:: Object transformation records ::
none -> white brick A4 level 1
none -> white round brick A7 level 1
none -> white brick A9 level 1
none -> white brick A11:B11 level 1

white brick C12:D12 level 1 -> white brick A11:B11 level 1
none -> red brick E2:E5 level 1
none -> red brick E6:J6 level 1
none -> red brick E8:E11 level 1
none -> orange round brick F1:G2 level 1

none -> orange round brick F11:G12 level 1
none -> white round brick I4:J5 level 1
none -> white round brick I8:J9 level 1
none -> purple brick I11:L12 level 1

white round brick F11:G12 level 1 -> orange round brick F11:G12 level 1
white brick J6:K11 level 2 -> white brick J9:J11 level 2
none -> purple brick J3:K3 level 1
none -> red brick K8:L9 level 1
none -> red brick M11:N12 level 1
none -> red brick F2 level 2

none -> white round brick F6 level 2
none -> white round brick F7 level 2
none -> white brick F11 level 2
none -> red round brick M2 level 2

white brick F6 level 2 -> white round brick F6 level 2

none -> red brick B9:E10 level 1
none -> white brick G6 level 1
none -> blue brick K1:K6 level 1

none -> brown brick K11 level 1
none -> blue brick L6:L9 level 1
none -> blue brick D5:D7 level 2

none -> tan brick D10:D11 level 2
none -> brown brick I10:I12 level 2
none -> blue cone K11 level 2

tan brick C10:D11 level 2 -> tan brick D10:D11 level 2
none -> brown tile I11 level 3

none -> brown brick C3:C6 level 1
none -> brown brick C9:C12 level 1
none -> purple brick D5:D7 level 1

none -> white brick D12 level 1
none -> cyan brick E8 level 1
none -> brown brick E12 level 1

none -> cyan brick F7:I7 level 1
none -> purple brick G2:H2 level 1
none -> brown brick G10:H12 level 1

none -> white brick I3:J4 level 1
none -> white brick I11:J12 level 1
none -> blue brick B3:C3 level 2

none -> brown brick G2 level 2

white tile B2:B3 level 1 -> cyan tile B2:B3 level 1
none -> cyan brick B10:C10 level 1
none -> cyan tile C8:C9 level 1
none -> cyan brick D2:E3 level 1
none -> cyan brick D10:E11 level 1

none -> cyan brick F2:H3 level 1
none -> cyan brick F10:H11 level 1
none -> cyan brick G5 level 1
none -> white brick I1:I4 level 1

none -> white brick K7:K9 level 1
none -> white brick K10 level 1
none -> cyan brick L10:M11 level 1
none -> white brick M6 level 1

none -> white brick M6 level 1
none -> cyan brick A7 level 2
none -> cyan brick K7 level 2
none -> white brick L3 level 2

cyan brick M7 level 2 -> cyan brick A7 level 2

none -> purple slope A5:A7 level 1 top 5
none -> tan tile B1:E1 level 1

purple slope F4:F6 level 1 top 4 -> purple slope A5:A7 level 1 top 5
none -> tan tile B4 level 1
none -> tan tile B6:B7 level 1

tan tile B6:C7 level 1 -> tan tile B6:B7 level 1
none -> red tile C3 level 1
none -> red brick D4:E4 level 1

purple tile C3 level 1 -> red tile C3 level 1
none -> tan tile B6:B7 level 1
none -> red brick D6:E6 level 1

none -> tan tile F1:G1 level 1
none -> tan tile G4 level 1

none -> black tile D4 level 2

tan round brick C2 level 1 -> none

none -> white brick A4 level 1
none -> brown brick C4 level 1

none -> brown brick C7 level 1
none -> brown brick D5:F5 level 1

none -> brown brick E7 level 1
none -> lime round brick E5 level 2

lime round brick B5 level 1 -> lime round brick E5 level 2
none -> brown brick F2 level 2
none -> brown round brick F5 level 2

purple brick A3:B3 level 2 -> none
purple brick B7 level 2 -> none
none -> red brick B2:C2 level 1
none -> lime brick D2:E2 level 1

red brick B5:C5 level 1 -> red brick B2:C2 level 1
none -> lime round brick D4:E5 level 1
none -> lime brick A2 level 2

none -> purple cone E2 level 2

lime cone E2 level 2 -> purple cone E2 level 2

:: EXERCISE ::
Please copy the lines in the records above between the one holding "white brick C12:D12" and the one holding "none -> brown brick G2 level 2", inclusive, exactly and with no other line.

:: RESULT OF THE TASK ::
white brick C12:D12 level 1 -> white brick A11:B11 level 1
none -> red brick E2:E5 level 1
none -> red brick E6:J6 level 1
none -> red brick E8:E11 level 1
none -> orange round brick F1:G2 level 1

none -> orange round brick F11:G12 level 1
none -> white round brick I4:J5 level 1
none -> white round brick I8:J9 level 1
none -> purple brick I11:L12 level 1

white round brick F11:G12 level 1 -> orange round brick F11:G12 level 1
white brick J6:K11 level 2 -> white brick J9:J11 level 2
none -> purple brick J3:K3 level 1
none -> red brick K8:L9 level 1
none -> red brick M11:N12 level 1
none -> red brick F2 level 2

none -> white round brick F6 level 2
none -> white round brick F7 level 2
none -> white brick F11 level 2
none -> red round brick M2 level 2

white brick F6 level 2 -> white round brick F6 level 2

none -> red brick B9:E10 level 1
none -> white brick G6 level 1
none -> blue brick K1:K6 level 1

none -> brown brick K11 level 1
none -> blue brick L6:L9 level 1
none -> blue brick D5:D7 level 2

none -> tan brick D10:D11 level 2
none -> brown brick I10:I12 level 2
none -> blue cone K11 level 2

tan brick C10:D11 level 2 -> tan brick D10:D11 level 2
none -> brown tile I11 level 3

none -> brown brick C3:C6 level 1
none -> brown brick C9:C12 level 1
none -> purple brick D5:D7 level 1

none -> white brick D12 level 1
none -> cyan brick E8 level 1
none -> brown brick E12 level 1

none -> cyan brick F7:I7 level 1
none -> purple brick G2:H2 level 1
none -> brown brick G10:H12 level 1

none -> white brick I3:J4 level 1
none -> white brick I11:J12 level 1
none -> blue brick B3:C3 level 2

none -> brown brick G2 level 2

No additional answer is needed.